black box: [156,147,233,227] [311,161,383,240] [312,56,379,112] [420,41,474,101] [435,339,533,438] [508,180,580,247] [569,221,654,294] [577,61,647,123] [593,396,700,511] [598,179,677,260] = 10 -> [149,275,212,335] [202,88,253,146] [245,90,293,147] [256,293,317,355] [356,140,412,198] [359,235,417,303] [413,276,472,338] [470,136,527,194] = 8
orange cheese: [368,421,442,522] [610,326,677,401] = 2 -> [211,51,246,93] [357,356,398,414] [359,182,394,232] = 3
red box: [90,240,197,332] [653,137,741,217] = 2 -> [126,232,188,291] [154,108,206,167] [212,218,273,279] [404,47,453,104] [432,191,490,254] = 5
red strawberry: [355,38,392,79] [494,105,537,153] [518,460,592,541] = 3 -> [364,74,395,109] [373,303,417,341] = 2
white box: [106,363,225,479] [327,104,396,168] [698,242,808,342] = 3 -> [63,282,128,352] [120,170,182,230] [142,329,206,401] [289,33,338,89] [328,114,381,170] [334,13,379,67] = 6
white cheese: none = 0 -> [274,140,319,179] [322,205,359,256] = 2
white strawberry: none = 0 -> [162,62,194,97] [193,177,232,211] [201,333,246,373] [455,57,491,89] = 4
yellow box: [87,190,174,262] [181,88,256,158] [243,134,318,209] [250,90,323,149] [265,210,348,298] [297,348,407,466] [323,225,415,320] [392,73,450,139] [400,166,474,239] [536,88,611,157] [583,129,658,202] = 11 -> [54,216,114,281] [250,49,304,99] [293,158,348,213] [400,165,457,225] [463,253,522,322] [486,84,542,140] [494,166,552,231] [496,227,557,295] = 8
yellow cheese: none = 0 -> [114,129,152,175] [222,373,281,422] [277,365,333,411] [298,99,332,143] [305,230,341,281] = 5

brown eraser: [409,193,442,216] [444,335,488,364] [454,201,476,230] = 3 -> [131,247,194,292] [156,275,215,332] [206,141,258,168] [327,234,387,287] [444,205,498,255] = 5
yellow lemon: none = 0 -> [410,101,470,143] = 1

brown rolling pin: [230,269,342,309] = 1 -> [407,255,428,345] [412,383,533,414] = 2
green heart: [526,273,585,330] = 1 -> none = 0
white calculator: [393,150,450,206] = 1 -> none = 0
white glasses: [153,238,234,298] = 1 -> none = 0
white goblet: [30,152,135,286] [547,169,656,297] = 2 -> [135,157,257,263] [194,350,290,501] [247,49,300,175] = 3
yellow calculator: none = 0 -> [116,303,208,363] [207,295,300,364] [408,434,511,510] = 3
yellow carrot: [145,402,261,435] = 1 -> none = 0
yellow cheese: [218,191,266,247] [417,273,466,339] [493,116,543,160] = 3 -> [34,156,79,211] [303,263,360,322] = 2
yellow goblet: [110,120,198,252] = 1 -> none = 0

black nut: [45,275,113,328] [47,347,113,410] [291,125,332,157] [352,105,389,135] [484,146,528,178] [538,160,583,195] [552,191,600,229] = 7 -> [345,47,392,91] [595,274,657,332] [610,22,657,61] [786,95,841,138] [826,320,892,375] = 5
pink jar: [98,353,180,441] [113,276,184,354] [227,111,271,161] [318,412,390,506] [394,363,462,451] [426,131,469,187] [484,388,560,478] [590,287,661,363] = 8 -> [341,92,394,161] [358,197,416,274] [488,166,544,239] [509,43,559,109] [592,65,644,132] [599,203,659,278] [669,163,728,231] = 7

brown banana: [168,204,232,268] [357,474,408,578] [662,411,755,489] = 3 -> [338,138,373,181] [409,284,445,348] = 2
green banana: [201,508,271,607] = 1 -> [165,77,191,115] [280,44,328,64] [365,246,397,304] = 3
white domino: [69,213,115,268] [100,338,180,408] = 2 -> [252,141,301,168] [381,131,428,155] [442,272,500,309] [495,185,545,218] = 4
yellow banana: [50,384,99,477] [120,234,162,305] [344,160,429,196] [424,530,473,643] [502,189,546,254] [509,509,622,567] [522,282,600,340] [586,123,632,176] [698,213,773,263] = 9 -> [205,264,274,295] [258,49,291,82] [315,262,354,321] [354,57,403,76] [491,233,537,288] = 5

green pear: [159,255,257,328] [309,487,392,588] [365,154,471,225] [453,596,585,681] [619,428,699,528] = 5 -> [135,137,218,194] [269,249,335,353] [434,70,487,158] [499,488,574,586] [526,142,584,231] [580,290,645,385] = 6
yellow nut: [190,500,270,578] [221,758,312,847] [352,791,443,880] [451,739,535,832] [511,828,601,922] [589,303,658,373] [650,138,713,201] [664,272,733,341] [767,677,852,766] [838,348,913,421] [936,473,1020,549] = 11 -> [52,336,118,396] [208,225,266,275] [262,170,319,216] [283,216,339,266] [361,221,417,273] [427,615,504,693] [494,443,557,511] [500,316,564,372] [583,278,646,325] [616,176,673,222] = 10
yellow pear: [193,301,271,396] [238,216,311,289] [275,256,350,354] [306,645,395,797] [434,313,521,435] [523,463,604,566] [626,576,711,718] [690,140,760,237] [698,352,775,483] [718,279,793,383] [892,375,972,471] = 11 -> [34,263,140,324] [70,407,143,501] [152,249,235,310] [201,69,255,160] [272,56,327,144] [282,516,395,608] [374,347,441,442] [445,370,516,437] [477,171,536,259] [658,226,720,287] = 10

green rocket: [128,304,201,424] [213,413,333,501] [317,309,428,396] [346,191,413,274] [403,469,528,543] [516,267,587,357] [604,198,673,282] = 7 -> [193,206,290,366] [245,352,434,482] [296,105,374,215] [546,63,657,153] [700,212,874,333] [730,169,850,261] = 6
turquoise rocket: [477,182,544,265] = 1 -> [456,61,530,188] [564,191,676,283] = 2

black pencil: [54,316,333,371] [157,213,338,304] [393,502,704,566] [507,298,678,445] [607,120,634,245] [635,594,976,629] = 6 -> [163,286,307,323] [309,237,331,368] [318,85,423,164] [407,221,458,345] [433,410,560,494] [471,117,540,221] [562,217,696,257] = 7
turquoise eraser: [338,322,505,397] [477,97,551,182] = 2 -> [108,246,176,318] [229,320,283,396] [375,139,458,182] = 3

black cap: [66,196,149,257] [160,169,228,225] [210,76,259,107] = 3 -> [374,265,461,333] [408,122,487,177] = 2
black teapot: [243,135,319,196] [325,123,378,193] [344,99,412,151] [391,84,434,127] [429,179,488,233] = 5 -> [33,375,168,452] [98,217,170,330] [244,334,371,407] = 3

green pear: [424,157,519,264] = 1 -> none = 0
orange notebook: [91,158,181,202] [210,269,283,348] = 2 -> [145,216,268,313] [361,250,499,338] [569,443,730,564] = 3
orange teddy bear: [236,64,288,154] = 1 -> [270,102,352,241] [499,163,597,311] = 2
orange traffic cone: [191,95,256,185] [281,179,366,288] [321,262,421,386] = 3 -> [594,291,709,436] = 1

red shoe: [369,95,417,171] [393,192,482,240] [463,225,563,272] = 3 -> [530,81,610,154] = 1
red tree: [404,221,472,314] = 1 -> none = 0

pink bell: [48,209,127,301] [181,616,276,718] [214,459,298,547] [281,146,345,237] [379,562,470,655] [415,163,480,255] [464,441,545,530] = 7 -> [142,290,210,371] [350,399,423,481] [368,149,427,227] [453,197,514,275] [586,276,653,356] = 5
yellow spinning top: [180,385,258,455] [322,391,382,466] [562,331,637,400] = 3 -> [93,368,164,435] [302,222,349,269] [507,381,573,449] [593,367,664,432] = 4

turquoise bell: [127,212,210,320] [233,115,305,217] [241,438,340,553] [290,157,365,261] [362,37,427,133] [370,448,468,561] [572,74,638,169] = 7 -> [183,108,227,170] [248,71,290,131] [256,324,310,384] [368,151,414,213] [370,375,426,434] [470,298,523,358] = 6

---*---

All that is wanted is an exact copy of the lines above from the one with "yellow banana: [50,384,99,477]" through the one with "green pear: [159,255,257,328]", with both ends included.

yellow banana: [50,384,99,477] [120,234,162,305] [344,160,429,196] [424,530,473,643] [502,189,546,254] [509,509,622,567] [522,282,600,340] [586,123,632,176] [698,213,773,263] = 9 -> [205,264,274,295] [258,49,291,82] [315,262,354,321] [354,57,403,76] [491,233,537,288] = 5

green pear: [159,255,257,328] [309,487,392,588] [365,154,471,225] [453,596,585,681] [619,428,699,528] = 5 -> [135,137,218,194] [269,249,335,353] [434,70,487,158] [499,488,574,586] [526,142,584,231] [580,290,645,385] = 6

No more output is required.